:: WORK ITEM ::
Please return every line in the entries below with the word "bowling" in it.

Before-and-after object lists
+ + + + +

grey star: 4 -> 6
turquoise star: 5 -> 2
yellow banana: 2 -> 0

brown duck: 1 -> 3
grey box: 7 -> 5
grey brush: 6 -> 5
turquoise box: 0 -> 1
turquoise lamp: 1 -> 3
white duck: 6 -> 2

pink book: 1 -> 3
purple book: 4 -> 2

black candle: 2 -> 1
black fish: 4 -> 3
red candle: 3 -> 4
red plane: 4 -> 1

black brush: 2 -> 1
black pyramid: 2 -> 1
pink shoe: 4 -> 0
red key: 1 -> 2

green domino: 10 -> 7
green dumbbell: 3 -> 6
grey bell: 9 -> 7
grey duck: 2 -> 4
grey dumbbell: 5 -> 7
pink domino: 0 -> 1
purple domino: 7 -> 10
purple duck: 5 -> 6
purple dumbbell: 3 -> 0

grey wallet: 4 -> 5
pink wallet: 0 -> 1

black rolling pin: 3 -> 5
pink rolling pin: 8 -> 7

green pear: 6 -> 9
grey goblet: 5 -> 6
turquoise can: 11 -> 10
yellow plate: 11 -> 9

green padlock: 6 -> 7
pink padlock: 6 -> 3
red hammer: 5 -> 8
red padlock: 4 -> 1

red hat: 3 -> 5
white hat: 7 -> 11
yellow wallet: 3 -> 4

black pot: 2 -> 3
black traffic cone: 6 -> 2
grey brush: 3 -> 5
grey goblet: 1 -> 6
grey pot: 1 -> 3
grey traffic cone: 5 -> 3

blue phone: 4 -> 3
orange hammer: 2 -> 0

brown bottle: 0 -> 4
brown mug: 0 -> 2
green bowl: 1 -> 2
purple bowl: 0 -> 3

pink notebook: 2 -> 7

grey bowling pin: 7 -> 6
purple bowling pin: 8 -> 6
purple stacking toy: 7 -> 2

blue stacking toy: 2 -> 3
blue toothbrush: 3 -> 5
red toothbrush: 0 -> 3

+ + + + +

:: SOLUTION FOR THIS EXERCISE ::
grey bowling pin: 7 -> 6
purple bowling pin: 8 -> 6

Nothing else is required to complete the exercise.